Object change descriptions
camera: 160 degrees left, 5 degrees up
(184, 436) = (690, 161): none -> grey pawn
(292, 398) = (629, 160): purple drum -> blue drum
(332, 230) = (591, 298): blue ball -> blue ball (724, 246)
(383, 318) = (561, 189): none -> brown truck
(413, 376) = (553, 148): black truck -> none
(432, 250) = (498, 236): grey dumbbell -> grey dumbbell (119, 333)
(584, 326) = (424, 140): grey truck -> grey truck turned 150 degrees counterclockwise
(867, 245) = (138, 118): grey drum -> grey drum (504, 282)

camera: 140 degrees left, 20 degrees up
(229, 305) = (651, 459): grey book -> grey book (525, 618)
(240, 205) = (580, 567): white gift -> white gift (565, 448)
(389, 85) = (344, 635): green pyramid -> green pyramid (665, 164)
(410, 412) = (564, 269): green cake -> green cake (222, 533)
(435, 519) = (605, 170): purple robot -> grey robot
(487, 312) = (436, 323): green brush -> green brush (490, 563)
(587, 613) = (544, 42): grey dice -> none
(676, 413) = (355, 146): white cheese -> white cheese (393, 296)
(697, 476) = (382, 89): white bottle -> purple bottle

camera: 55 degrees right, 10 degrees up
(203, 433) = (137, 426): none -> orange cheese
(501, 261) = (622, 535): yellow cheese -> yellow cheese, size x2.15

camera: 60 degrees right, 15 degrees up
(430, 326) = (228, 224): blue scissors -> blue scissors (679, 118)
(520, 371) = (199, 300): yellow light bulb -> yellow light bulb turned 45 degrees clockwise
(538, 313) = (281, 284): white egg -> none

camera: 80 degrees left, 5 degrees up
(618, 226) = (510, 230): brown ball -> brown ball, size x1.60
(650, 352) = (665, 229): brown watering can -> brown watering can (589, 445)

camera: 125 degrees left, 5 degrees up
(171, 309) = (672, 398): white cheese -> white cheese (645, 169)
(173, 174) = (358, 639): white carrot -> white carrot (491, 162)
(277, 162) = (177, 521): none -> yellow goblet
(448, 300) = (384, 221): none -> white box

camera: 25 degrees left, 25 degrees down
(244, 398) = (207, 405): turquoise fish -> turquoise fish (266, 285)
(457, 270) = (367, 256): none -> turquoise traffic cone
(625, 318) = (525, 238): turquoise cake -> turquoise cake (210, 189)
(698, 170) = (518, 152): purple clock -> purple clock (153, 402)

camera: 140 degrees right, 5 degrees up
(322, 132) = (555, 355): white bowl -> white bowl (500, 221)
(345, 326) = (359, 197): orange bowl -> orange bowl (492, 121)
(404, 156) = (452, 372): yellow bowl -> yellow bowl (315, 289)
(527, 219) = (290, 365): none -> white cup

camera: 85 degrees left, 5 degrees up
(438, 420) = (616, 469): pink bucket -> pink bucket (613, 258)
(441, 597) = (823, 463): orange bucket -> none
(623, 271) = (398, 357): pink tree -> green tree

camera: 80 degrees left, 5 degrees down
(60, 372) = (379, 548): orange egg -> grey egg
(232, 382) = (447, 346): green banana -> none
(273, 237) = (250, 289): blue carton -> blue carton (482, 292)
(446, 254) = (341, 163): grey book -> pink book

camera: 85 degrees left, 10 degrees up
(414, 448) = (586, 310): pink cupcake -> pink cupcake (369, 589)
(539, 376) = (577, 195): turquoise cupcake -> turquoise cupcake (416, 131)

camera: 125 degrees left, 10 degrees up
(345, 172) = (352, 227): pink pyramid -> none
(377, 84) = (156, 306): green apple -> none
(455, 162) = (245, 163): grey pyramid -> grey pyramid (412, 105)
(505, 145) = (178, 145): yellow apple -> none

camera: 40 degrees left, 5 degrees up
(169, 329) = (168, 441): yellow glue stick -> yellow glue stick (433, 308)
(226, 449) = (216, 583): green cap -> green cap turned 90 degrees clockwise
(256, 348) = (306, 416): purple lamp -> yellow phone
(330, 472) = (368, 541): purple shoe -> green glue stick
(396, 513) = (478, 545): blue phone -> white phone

» Your task: Look through the entries above and quote exactly the lines from the line with "(413, 376) = (553, 148): black truck -> none" to the line with "camera: 25 degrees left, 25 degrees down", counting both of those lines.

» Answer section:
(413, 376) = (553, 148): black truck -> none
(432, 250) = (498, 236): grey dumbbell -> grey dumbbell (119, 333)
(584, 326) = (424, 140): grey truck -> grey truck turned 150 degrees counterclockwise
(867, 245) = (138, 118): grey drum -> grey drum (504, 282)

camera: 140 degrees left, 20 degrees up
(229, 305) = (651, 459): grey book -> grey book (525, 618)
(240, 205) = (580, 567): white gift -> white gift (565, 448)
(389, 85) = (344, 635): green pyramid -> green pyramid (665, 164)
(410, 412) = (564, 269): green cake -> green cake (222, 533)
(435, 519) = (605, 170): purple robot -> grey robot
(487, 312) = (436, 323): green brush -> green brush (490, 563)
(587, 613) = (544, 42): grey dice -> none
(676, 413) = (355, 146): white cheese -> white cheese (393, 296)
(697, 476) = (382, 89): white bottle -> purple bottle

camera: 55 degrees right, 10 degrees up
(203, 433) = (137, 426): none -> orange cheese
(501, 261) = (622, 535): yellow cheese -> yellow cheese, size x2.15

camera: 60 degrees right, 15 degrees up
(430, 326) = (228, 224): blue scissors -> blue scissors (679, 118)
(520, 371) = (199, 300): yellow light bulb -> yellow light bulb turned 45 degrees clockwise
(538, 313) = (281, 284): white egg -> none

camera: 80 degrees left, 5 degrees up
(618, 226) = (510, 230): brown ball -> brown ball, size x1.60
(650, 352) = (665, 229): brown watering can -> brown watering can (589, 445)

camera: 125 degrees left, 5 degrees up
(171, 309) = (672, 398): white cheese -> white cheese (645, 169)
(173, 174) = (358, 639): white carrot -> white carrot (491, 162)
(277, 162) = (177, 521): none -> yellow goblet
(448, 300) = (384, 221): none -> white box

camera: 25 degrees left, 25 degrees down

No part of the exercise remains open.